*Work to complete*
When writing out the entries below, keep only the lines from the line with "red line: (469, 68) -> (468, 66), turned 40" to the line with "green triangle: (276, 199)", both included, exactly as they are, and leave the pictures aside.

*Data extracts*

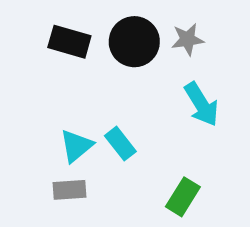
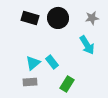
gray star: (188, 39) -> (92, 18), moved
green rectangle: (183, 197) -> (67, 84), moved

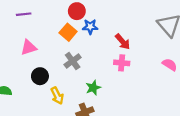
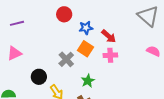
blue star: (90, 27) -> (86, 28), moved
orange square: (68, 32) -> (85, 49), moved
pink triangle: (29, 48) -> (14, 53), moved

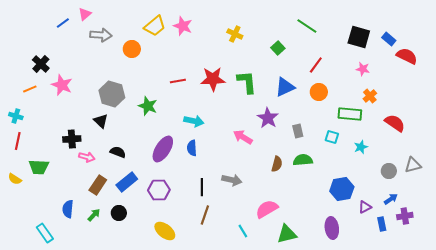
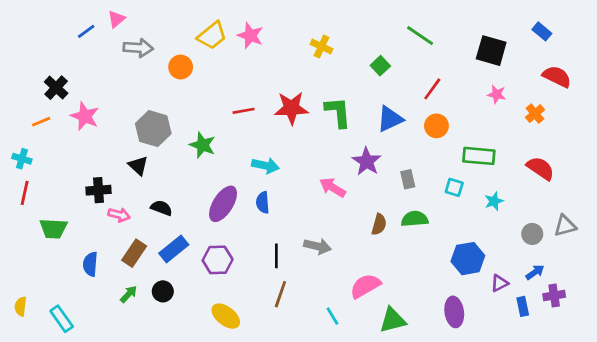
blue rectangle: (389, 39) -> (542, 31), moved
orange cross: (370, 96) -> (535, 114), moved
yellow semicircle: (15, 179) -> (21, 306), moved, turned 64
blue semicircle: (68, 209) -> (90, 264), moved

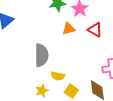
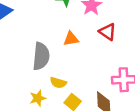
orange triangle: (69, 29) -> (71, 39), moved

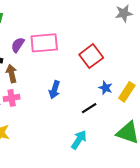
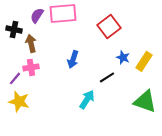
cyan arrow: (79, 140) -> (87, 99), moved

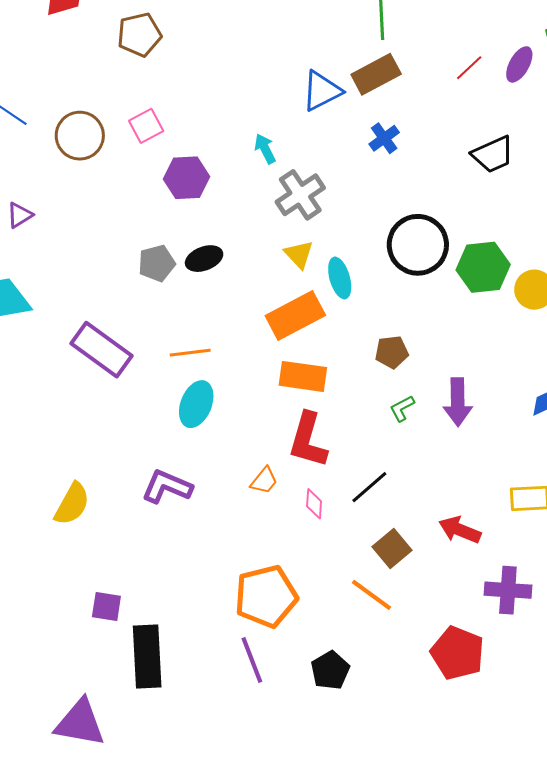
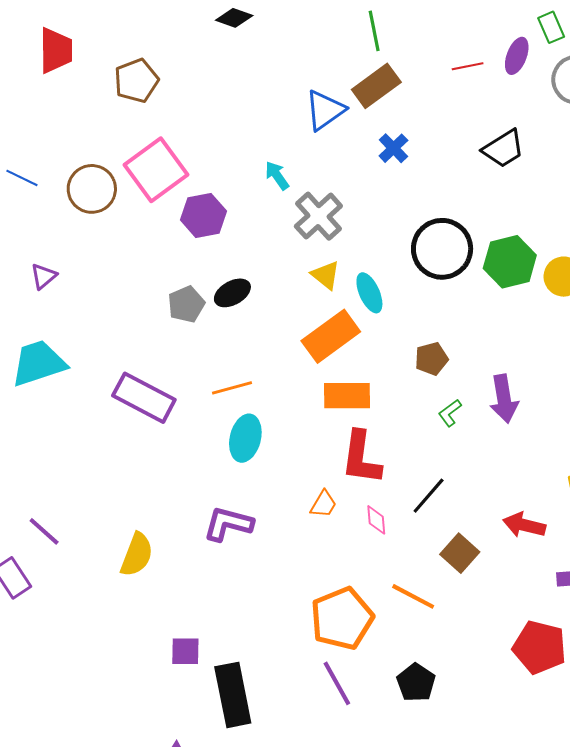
red line: (469, 68) -> (468, 66), turned 40
pink square: (146, 126) -> (156, 170), size x1.8
orange line: (372, 595) -> (413, 596), moved

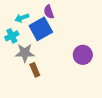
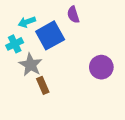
purple semicircle: (49, 12) -> (73, 15), moved
gray star: (25, 53) -> (31, 65), turned 30

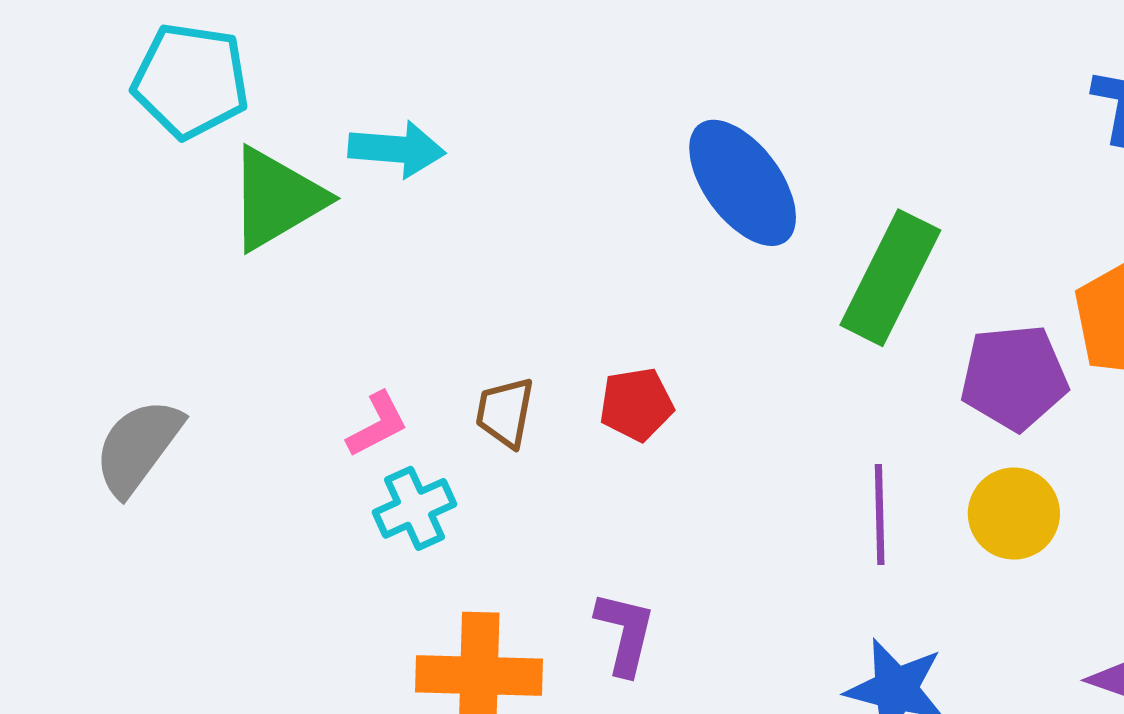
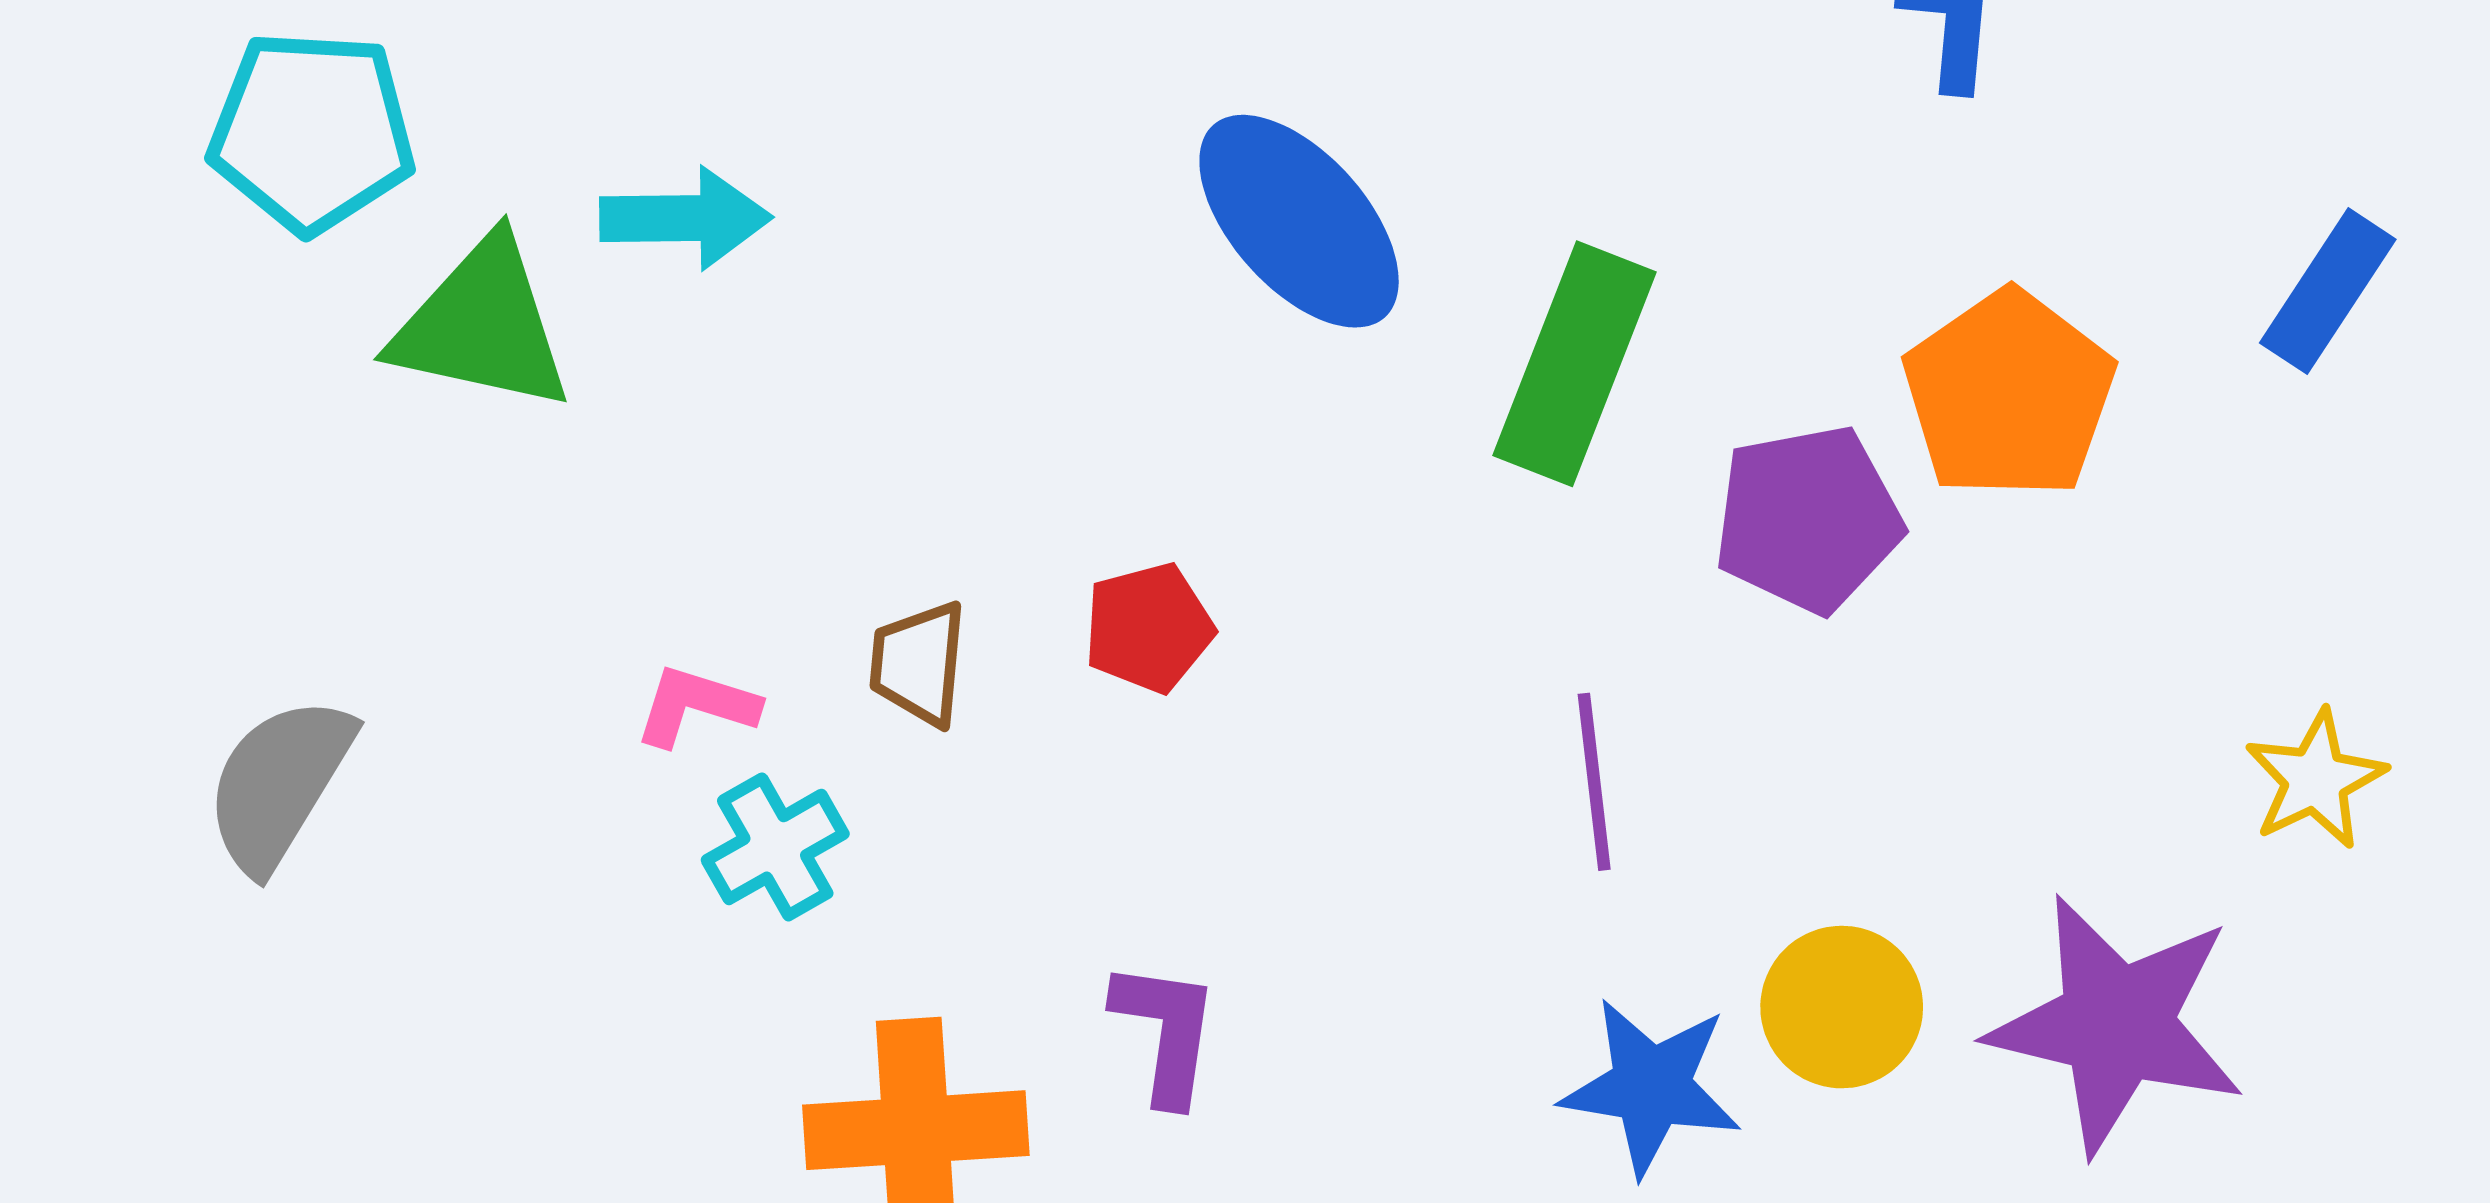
green triangle: (276, 199) -> (482, 325), turned 48
pink L-shape: (377, 425) -> (696, 706), turned -130
yellow circle: (1014, 514) -> (1842, 1007), moved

*Reply to the exercise*
red line: (469, 68) -> (468, 66), turned 40
pink square: (146, 126) -> (156, 170), size x1.8
orange line: (372, 595) -> (413, 596), moved

purple semicircle: (49, 12) -> (73, 15), moved
gray star: (25, 53) -> (31, 65), turned 30

green triangle: (276, 199) -> (482, 325), turned 48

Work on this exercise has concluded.